WORK ORDER » Write the following entries out again exactly, skipping each image.

INPUT RECORDS »
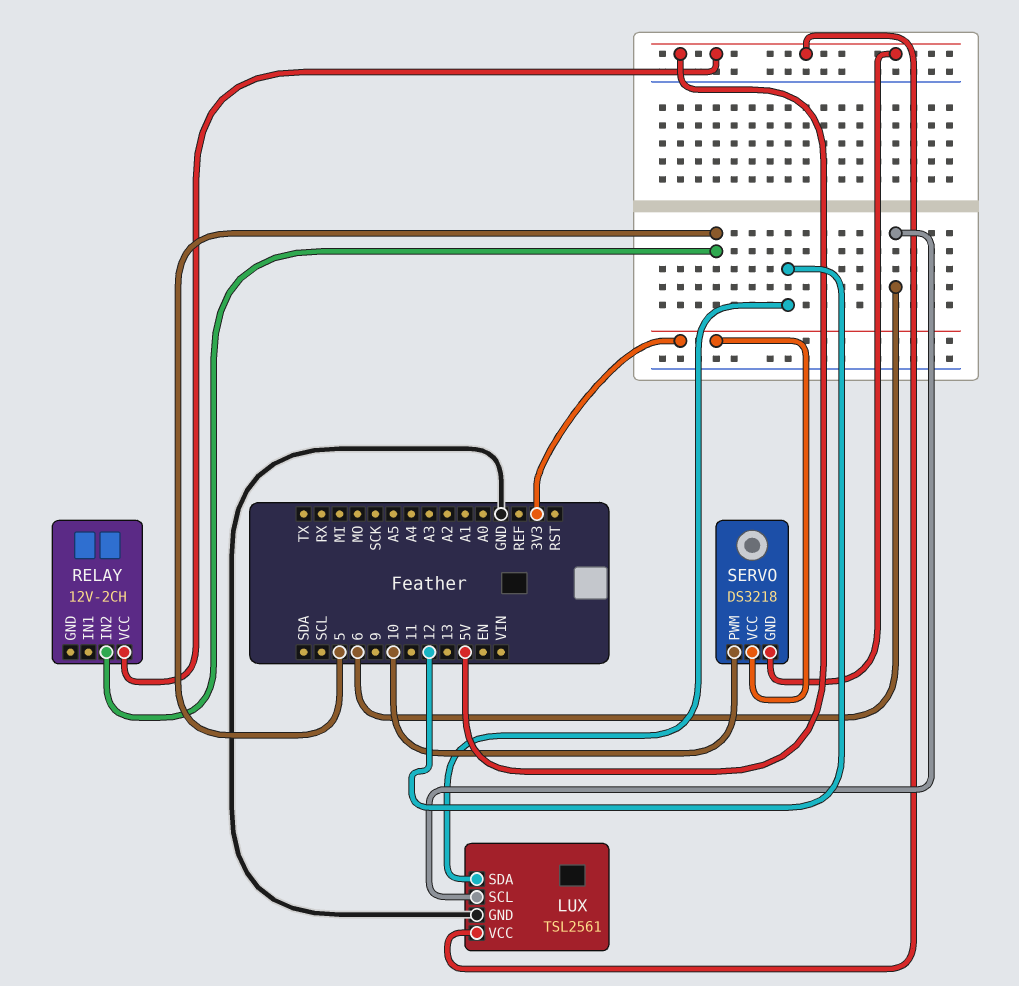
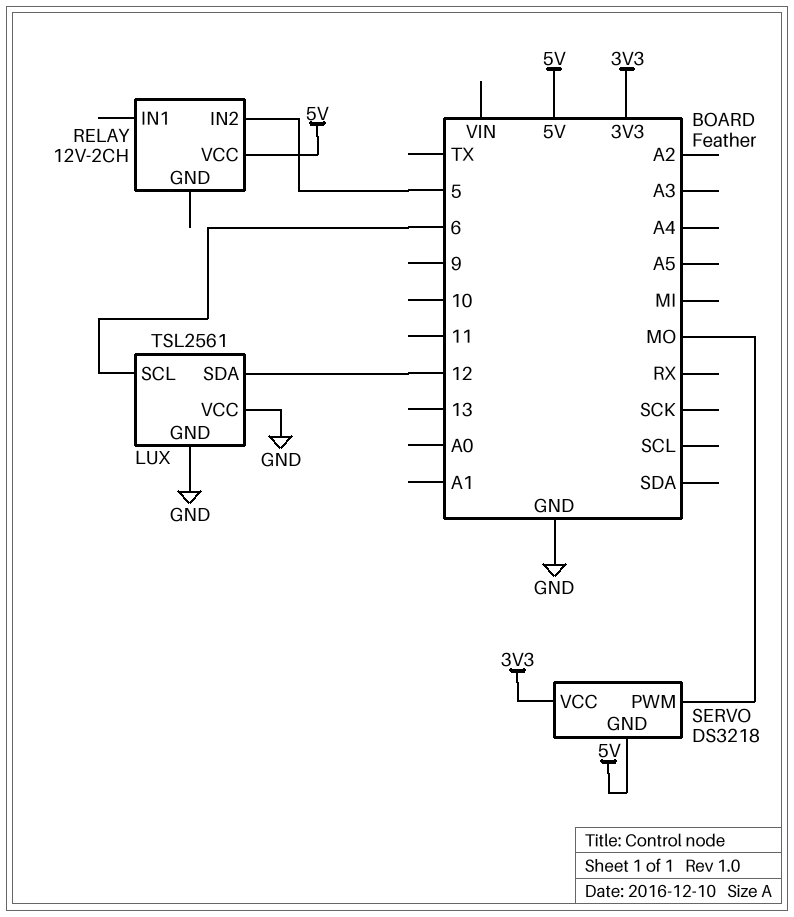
LUX pin VCC: 5V -> GND
SERVO pin PWM: 10 -> MO

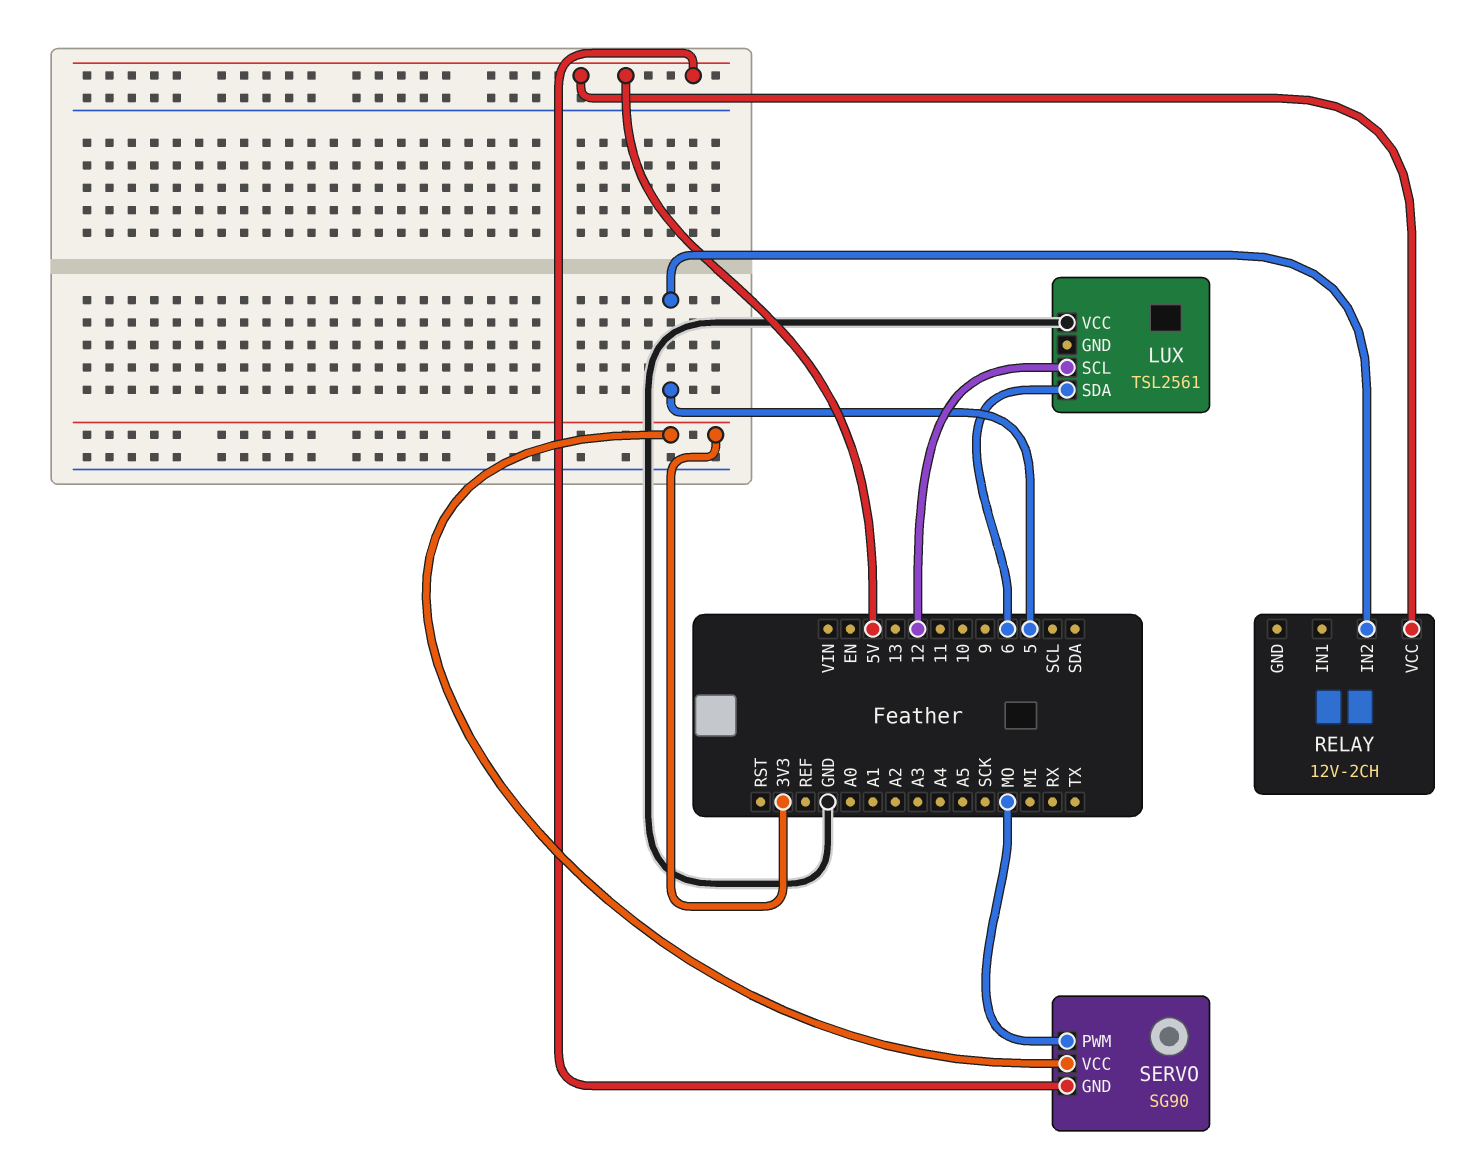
LUX pin GND: GND -> none
LUX pin SCL: 6 -> 12
LUX pin SDA: 12 -> 6
SERVO: DS3218 -> SG90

ANSWER TO THE EXERCISE »
LUX pin VCC: 5V -> GND
SERVO pin PWM: 10 -> MO

LUX pin GND: GND -> none
LUX pin SCL: 6 -> 12
LUX pin SDA: 12 -> 6
SERVO: DS3218 -> SG90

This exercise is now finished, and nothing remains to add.